■ PROBLEM REQUIREMENTS ■
Return the full set of entries exactly. Omit none.

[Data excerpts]
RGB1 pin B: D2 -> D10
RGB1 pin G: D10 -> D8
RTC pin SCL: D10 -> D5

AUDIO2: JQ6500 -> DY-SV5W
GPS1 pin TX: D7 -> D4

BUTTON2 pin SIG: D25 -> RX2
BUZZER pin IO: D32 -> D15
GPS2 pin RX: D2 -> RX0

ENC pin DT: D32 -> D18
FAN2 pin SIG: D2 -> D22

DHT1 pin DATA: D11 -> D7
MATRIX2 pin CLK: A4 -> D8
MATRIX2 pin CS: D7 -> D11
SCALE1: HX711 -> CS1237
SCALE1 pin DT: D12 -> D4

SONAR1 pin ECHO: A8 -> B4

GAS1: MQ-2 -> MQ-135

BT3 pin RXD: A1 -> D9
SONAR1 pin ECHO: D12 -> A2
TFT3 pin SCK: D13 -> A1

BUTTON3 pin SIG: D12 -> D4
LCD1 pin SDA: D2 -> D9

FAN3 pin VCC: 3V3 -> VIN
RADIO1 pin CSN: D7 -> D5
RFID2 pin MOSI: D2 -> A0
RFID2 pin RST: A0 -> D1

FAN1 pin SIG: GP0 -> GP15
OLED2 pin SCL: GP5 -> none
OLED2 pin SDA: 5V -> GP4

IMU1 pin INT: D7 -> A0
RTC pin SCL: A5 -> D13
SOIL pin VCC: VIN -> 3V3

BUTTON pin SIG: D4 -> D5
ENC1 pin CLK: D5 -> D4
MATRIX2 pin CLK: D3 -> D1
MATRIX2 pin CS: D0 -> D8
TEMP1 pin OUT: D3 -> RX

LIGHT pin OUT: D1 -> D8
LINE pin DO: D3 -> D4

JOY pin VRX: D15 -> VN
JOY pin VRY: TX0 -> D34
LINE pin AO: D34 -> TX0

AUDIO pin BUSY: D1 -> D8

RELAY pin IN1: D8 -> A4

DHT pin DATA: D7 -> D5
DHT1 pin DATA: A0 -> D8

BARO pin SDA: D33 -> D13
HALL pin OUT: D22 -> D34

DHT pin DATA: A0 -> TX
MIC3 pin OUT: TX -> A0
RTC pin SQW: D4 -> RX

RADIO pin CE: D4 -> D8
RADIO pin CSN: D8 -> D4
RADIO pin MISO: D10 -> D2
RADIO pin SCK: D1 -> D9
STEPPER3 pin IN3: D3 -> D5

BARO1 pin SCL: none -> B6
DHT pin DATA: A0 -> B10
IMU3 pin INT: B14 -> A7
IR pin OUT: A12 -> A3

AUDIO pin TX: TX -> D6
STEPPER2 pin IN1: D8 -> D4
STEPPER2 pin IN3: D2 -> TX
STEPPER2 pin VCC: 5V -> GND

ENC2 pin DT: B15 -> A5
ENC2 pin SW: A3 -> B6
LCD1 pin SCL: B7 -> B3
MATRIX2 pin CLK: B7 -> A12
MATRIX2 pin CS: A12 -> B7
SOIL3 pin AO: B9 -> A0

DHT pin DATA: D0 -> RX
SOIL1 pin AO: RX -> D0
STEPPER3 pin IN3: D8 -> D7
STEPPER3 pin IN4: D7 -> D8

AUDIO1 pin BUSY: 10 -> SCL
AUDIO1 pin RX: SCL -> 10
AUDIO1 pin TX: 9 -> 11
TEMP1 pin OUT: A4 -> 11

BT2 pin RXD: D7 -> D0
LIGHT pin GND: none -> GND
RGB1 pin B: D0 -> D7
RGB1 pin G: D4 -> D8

■ SOLUTION FOR THIS TASK ■
RGB1 pin B: D2 -> D10
RGB1 pin G: D10 -> D8
RTC pin SCL: D10 -> D5

AUDIO2: JQ6500 -> DY-SV5W
GPS1 pin TX: D7 -> D4

BUTTON2 pin SIG: D25 -> RX2
BUZZER pin IO: D32 -> D15
GPS2 pin RX: D2 -> RX0

ENC pin DT: D32 -> D18
FAN2 pin SIG: D2 -> D22

DHT1 pin DATA: D11 -> D7
MATRIX2 pin CLK: A4 -> D8
MATRIX2 pin CS: D7 -> D11
SCALE1: HX711 -> CS1237
SCALE1 pin DT: D12 -> D4

SONAR1 pin ECHO: A8 -> B4

GAS1: MQ-2 -> MQ-135

BT3 pin RXD: A1 -> D9
SONAR1 pin ECHO: D12 -> A2
TFT3 pin SCK: D13 -> A1

BUTTON3 pin SIG: D12 -> D4
LCD1 pin SDA: D2 -> D9

FAN3 pin VCC: 3V3 -> VIN
RADIO1 pin CSN: D7 -> D5
RFID2 pin MOSI: D2 -> A0
RFID2 pin RST: A0 -> D1

FAN1 pin SIG: GP0 -> GP15
OLED2 pin SCL: GP5 -> none
OLED2 pin SDA: 5V -> GP4

IMU1 pin INT: D7 -> A0
RTC pin SCL: A5 -> D13
SOIL pin VCC: VIN -> 3V3

BUTTON pin SIG: D4 -> D5
ENC1 pin CLK: D5 -> D4
MATRIX2 pin CLK: D3 -> D1
MATRIX2 pin CS: D0 -> D8
TEMP1 pin OUT: D3 -> RX

LIGHT pin OUT: D1 -> D8
LINE pin DO: D3 -> D4

JOY pin VRX: D15 -> VN
JOY pin VRY: TX0 -> D34
LINE pin AO: D34 -> TX0

AUDIO pin BUSY: D1 -> D8

RELAY pin IN1: D8 -> A4

DHT pin DATA: D7 -> D5
DHT1 pin DATA: A0 -> D8

BARO pin SDA: D33 -> D13
HALL pin OUT: D22 -> D34

DHT pin DATA: A0 -> TX
MIC3 pin OUT: TX -> A0
RTC pin SQW: D4 -> RX

RADIO pin CE: D4 -> D8
RADIO pin CSN: D8 -> D4
RADIO pin MISO: D10 -> D2
RADIO pin SCK: D1 -> D9
STEPPER3 pin IN3: D3 -> D5

BARO1 pin SCL: none -> B6
DHT pin DATA: A0 -> B10
IMU3 pin INT: B14 -> A7
IR pin OUT: A12 -> A3

AUDIO pin TX: TX -> D6
STEPPER2 pin IN1: D8 -> D4
STEPPER2 pin IN3: D2 -> TX
STEPPER2 pin VCC: 5V -> GND

ENC2 pin DT: B15 -> A5
ENC2 pin SW: A3 -> B6
LCD1 pin SCL: B7 -> B3
MATRIX2 pin CLK: B7 -> A12
MATRIX2 pin CS: A12 -> B7
SOIL3 pin AO: B9 -> A0

DHT pin DATA: D0 -> RX
SOIL1 pin AO: RX -> D0
STEPPER3 pin IN3: D8 -> D7
STEPPER3 pin IN4: D7 -> D8

AUDIO1 pin BUSY: 10 -> SCL
AUDIO1 pin RX: SCL -> 10
AUDIO1 pin TX: 9 -> 11
TEMP1 pin OUT: A4 -> 11

BT2 pin RXD: D7 -> D0
LIGHT pin GND: none -> GND
RGB1 pin B: D0 -> D7
RGB1 pin G: D4 -> D8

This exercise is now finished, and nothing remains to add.